- EXERCISE OBJECTIVE
The data below should be copied out exactly, with its pictures omitted.

- DATA
┌──

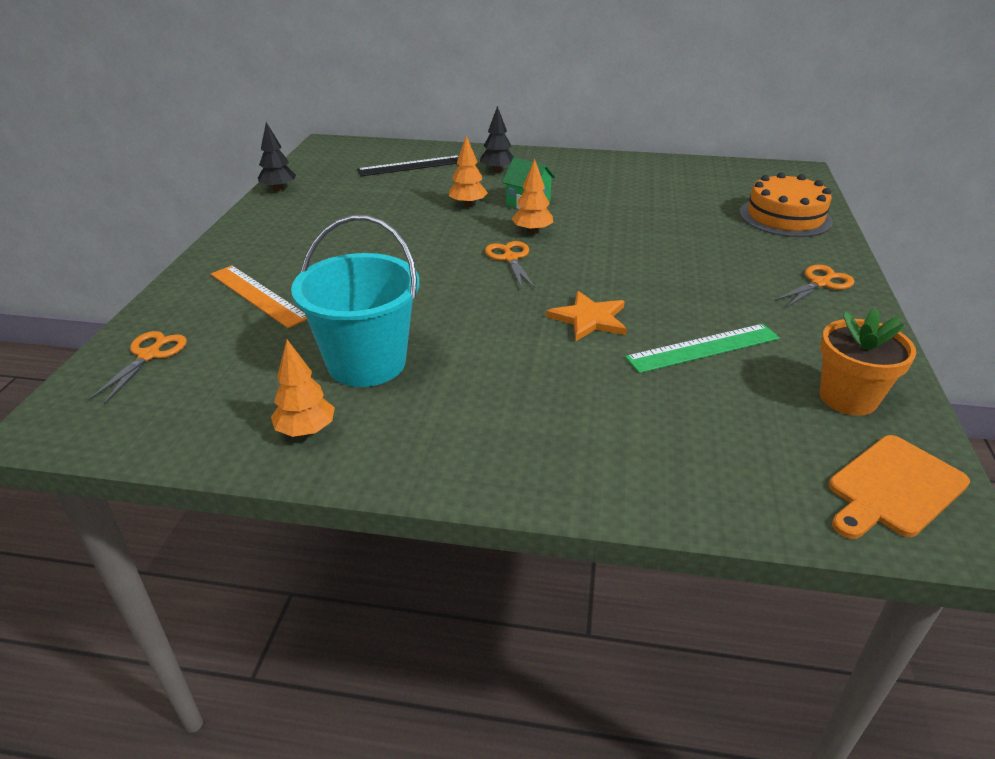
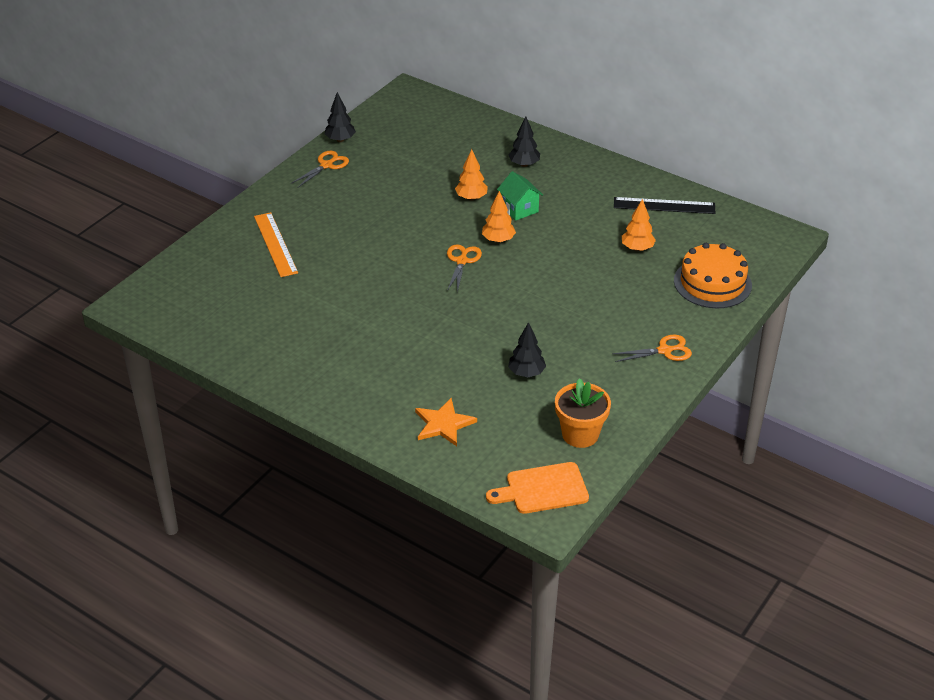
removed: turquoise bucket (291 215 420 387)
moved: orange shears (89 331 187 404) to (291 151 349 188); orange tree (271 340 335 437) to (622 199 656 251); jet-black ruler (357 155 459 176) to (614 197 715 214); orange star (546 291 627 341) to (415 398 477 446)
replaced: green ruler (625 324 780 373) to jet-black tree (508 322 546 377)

└──

- RESPONSE TO THE TASK
removed: turquoise bucket (291 215 420 387)
moved: orange shears (89 331 187 404) to (291 151 349 188); orange tree (271 340 335 437) to (622 199 656 251); jet-black ruler (357 155 459 176) to (614 197 715 214); orange star (546 291 627 341) to (415 398 477 446)
replaced: green ruler (625 324 780 373) to jet-black tree (508 322 546 377)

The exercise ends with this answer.